— Work instructions —
Give the data again word for word; drop the pictures.

* * *

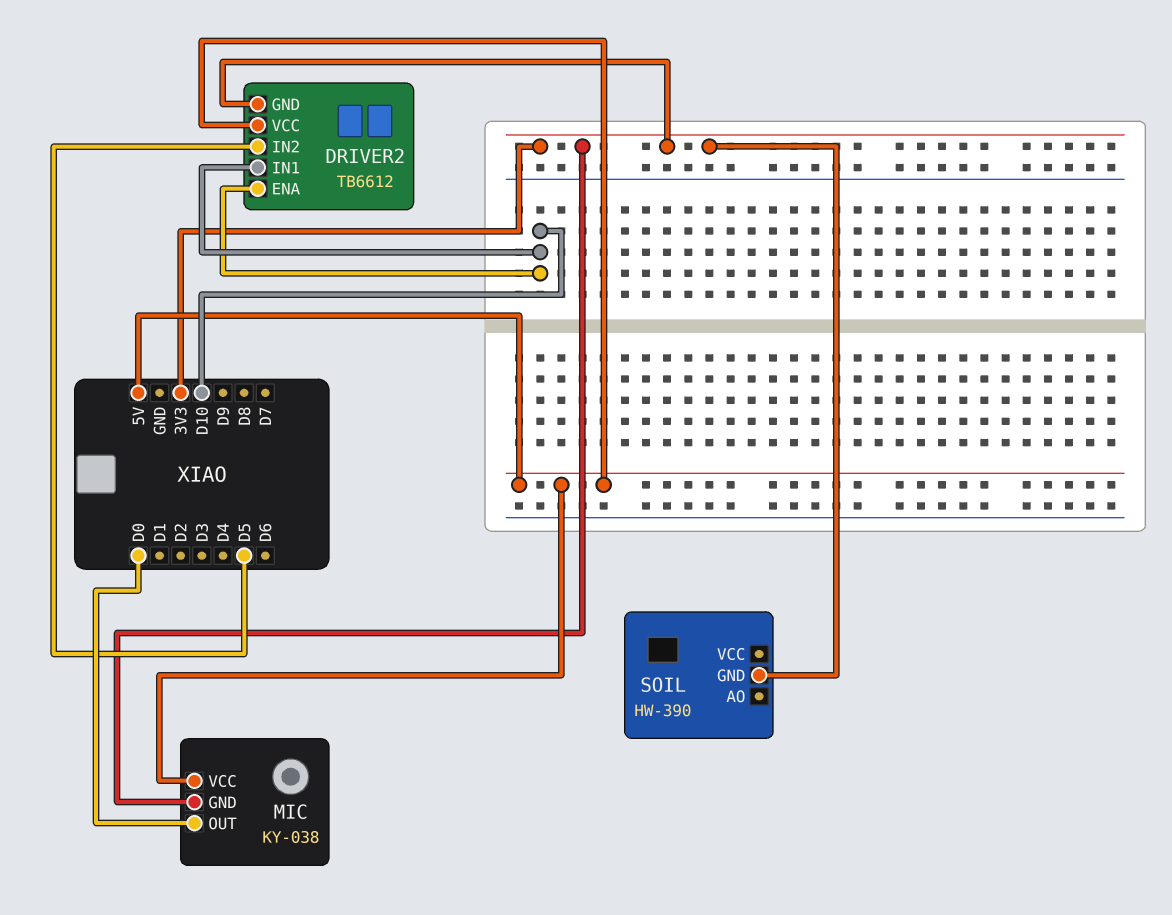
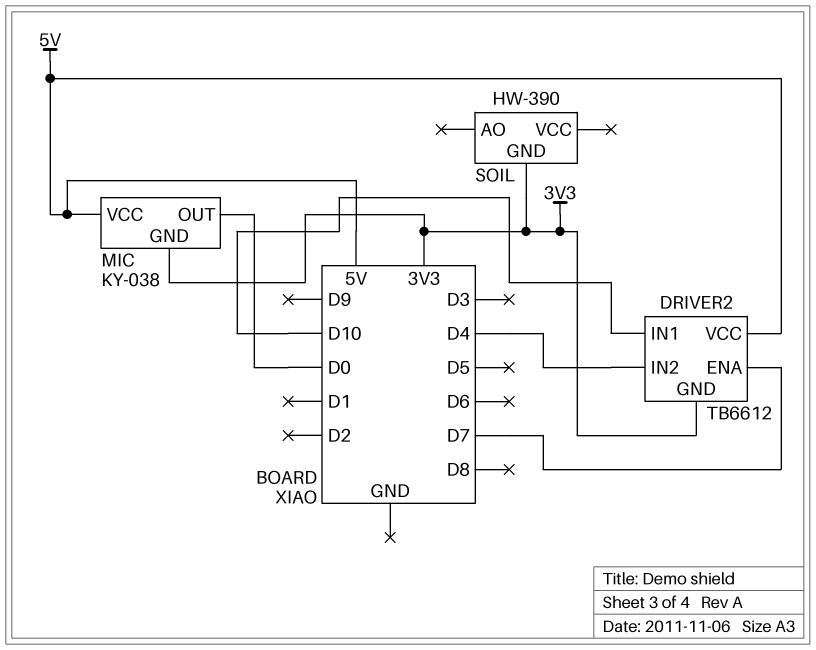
DRIVER2 pin ENA: D10 -> D7
DRIVER2 pin IN2: D5 -> D4

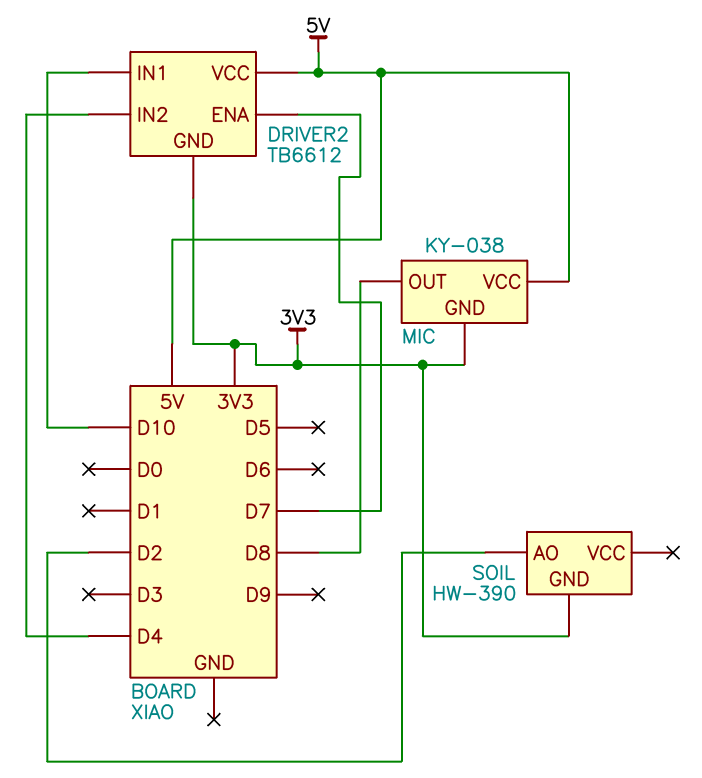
MIC pin OUT: D0 -> D8
SOIL pin AO: none -> D2

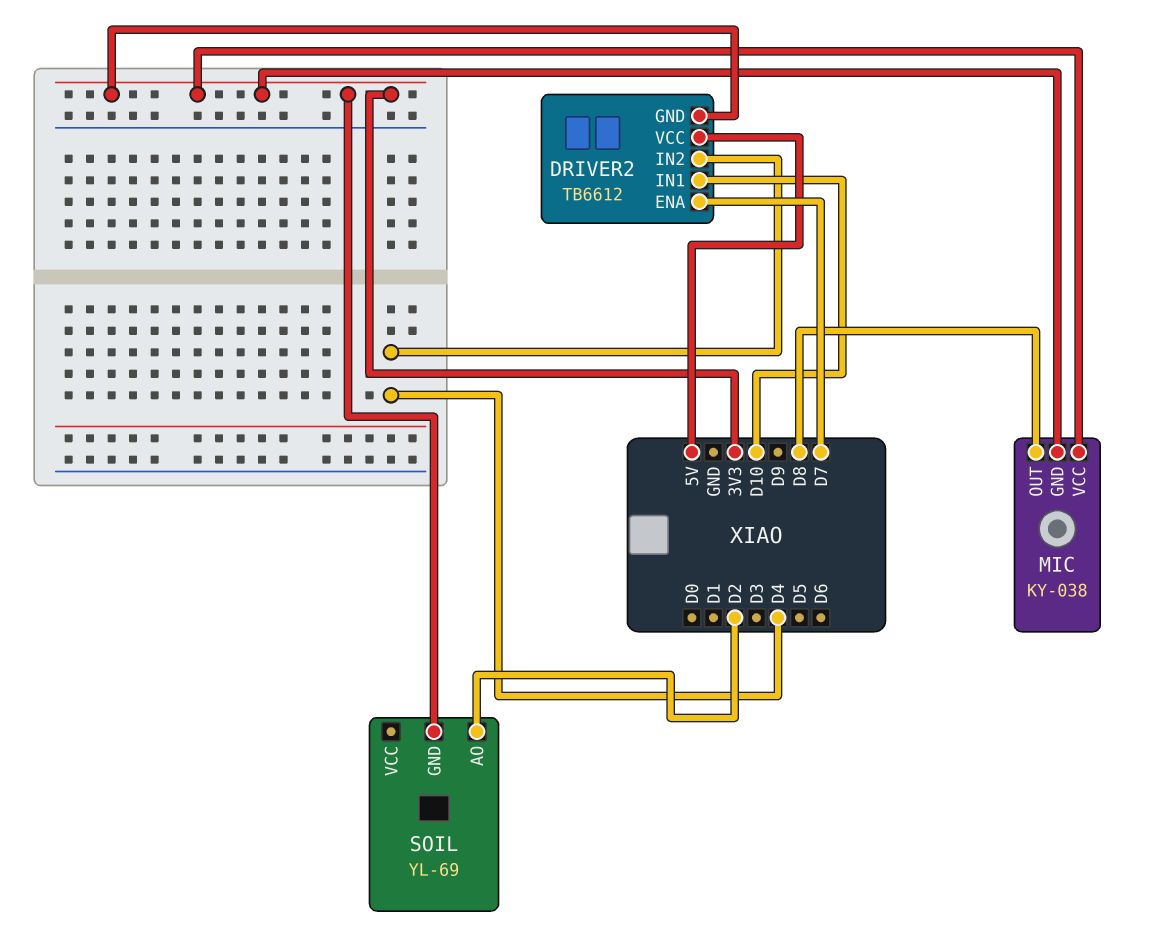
MIC pin VCC: 5V -> 3V3
SOIL: HW-390 -> YL-69

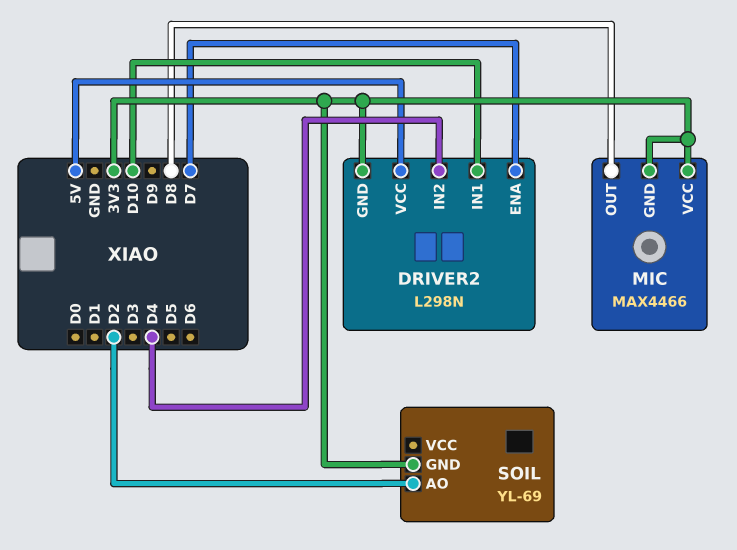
DRIVER2: TB6612 -> L298N
MIC: KY-038 -> MAX4466

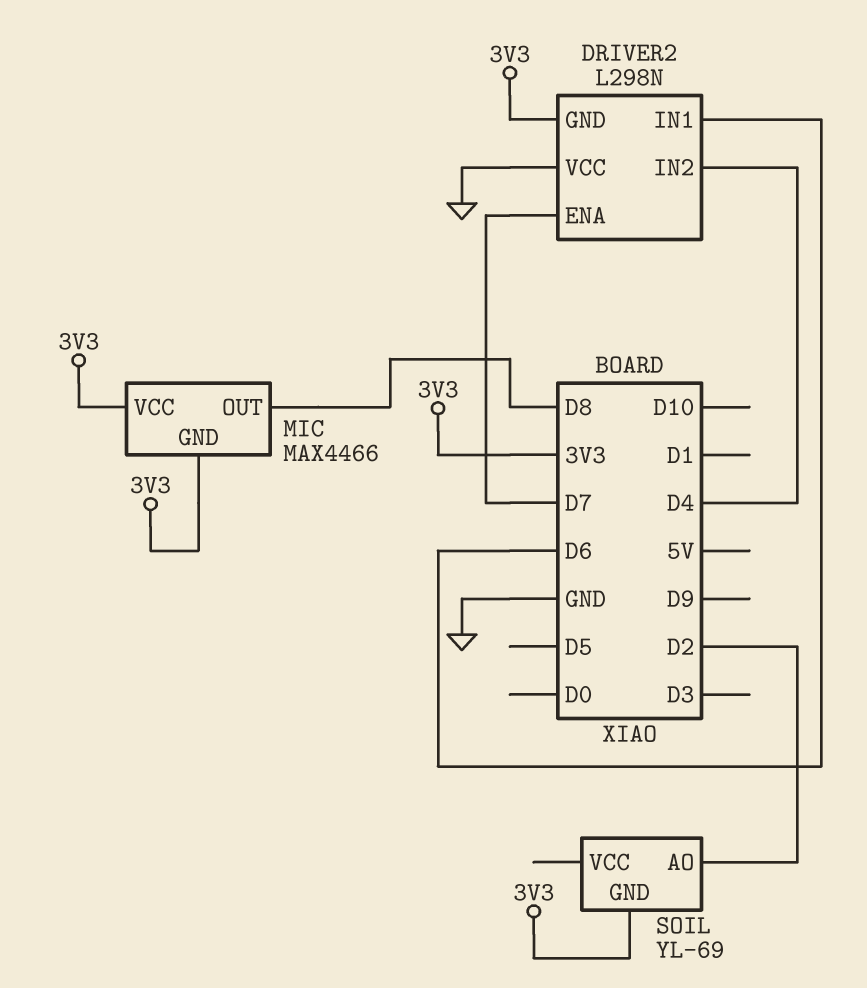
DRIVER2 pin IN1: D10 -> D6
DRIVER2 pin VCC: 5V -> GND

* * *

— Exercise response —
DRIVER2 pin ENA: D10 -> D7
DRIVER2 pin IN2: D5 -> D4

MIC pin OUT: D0 -> D8
SOIL pin AO: none -> D2

MIC pin VCC: 5V -> 3V3
SOIL: HW-390 -> YL-69

DRIVER2: TB6612 -> L298N
MIC: KY-038 -> MAX4466

DRIVER2 pin IN1: D10 -> D6
DRIVER2 pin VCC: 5V -> GND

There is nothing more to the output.